Information provided
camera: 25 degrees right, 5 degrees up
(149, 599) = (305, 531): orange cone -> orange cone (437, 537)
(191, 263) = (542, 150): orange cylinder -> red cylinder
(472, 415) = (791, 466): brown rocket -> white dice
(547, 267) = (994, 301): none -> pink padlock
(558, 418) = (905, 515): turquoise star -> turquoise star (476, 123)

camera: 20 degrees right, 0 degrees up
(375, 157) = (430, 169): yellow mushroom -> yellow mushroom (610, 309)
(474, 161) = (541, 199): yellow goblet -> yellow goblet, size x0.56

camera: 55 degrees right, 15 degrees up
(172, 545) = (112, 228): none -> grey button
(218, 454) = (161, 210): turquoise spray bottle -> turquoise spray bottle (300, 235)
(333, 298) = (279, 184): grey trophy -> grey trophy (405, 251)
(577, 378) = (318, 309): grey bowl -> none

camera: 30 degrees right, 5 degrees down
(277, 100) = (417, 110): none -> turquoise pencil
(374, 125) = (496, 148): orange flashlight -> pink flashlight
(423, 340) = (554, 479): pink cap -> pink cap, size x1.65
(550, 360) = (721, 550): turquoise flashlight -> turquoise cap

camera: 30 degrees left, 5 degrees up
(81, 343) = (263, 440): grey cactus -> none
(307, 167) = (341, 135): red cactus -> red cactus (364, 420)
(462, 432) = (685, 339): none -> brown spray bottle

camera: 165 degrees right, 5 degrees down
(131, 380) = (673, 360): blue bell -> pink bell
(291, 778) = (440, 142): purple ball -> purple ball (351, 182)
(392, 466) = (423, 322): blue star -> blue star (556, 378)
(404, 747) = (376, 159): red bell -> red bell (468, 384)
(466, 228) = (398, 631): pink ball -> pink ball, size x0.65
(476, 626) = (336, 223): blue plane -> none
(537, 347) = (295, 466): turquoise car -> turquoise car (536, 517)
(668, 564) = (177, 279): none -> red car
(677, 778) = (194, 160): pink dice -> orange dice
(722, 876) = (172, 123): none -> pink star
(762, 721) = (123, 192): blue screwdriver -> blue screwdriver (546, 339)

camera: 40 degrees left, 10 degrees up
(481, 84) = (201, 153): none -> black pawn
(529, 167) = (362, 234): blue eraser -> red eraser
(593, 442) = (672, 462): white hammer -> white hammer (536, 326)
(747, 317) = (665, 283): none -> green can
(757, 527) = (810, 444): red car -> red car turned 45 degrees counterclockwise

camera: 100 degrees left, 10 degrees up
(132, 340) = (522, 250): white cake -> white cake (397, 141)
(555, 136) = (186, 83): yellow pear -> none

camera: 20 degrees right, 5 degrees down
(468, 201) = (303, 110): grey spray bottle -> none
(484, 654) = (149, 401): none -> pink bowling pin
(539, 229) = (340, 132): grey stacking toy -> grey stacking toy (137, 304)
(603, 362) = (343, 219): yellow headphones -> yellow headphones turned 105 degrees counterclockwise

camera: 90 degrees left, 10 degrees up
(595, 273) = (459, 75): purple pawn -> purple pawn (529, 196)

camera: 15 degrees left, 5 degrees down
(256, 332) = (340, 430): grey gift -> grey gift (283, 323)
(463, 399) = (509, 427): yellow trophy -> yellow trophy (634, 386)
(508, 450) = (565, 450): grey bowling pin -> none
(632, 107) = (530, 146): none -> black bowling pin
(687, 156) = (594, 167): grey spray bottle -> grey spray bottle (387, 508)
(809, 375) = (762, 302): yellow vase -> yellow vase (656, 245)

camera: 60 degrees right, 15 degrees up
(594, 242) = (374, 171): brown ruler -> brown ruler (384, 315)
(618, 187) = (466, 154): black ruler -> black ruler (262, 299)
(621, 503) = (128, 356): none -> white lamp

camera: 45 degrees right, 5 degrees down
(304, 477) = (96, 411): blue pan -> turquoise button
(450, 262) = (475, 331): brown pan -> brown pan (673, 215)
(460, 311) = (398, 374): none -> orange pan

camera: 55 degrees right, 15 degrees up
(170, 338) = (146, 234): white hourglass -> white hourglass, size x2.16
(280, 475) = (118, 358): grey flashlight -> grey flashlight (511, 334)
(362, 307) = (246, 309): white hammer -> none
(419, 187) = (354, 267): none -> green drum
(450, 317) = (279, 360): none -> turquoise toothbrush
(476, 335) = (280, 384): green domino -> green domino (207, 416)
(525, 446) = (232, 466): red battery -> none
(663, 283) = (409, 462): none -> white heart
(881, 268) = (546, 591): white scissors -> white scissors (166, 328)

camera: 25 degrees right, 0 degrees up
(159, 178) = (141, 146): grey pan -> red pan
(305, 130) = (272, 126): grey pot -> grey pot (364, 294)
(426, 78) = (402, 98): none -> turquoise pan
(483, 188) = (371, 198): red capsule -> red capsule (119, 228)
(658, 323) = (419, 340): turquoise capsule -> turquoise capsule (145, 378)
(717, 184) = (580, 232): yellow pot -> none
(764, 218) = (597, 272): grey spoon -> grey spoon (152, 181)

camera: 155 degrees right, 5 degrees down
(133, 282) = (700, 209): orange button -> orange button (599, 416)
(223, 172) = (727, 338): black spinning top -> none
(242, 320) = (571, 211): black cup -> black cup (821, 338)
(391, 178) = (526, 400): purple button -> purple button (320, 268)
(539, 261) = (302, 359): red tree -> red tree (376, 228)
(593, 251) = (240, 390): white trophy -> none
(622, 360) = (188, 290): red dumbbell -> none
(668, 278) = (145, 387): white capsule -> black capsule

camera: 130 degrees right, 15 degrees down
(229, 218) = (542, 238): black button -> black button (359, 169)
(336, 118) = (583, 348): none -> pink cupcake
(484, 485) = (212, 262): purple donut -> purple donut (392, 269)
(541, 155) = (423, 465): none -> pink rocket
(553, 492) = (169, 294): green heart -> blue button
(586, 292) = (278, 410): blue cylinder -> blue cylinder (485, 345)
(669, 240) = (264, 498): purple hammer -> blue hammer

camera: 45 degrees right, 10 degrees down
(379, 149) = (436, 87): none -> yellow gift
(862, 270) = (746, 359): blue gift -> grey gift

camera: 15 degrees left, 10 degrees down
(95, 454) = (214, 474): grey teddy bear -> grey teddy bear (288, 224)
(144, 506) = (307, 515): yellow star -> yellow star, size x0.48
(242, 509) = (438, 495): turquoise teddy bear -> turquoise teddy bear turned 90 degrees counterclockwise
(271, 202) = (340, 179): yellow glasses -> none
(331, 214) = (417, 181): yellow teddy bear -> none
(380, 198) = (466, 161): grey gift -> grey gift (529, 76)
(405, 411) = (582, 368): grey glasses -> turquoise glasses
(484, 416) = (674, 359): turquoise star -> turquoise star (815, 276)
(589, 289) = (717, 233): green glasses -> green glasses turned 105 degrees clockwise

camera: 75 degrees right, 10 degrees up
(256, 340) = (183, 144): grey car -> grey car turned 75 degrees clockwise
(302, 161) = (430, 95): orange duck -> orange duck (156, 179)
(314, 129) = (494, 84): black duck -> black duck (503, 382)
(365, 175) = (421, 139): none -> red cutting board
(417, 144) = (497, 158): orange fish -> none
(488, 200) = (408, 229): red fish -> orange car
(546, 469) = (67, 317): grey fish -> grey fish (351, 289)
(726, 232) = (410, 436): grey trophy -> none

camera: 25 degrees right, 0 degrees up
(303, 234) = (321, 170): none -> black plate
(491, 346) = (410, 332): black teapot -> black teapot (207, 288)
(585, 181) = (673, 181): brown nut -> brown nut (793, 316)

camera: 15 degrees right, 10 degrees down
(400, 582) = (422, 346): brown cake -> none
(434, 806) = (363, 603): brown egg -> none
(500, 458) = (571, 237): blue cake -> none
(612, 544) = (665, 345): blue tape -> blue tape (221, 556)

Problem
Look back at the entries above and repeat, unchanged, every line from the line holding "camera: 20 degrees right, 0 degrees up" through the line holding "(423, 340) = (554, 479): pink".

Exercise response
camera: 20 degrees right, 0 degrees up
(375, 157) = (430, 169): yellow mushroom -> yellow mushroom (610, 309)
(474, 161) = (541, 199): yellow goblet -> yellow goblet, size x0.56

camera: 55 degrees right, 15 degrees up
(172, 545) = (112, 228): none -> grey button
(218, 454) = (161, 210): turquoise spray bottle -> turquoise spray bottle (300, 235)
(333, 298) = (279, 184): grey trophy -> grey trophy (405, 251)
(577, 378) = (318, 309): grey bowl -> none

camera: 30 degrees right, 5 degrees down
(277, 100) = (417, 110): none -> turquoise pencil
(374, 125) = (496, 148): orange flashlight -> pink flashlight
(423, 340) = (554, 479): pink cap -> pink cap, size x1.65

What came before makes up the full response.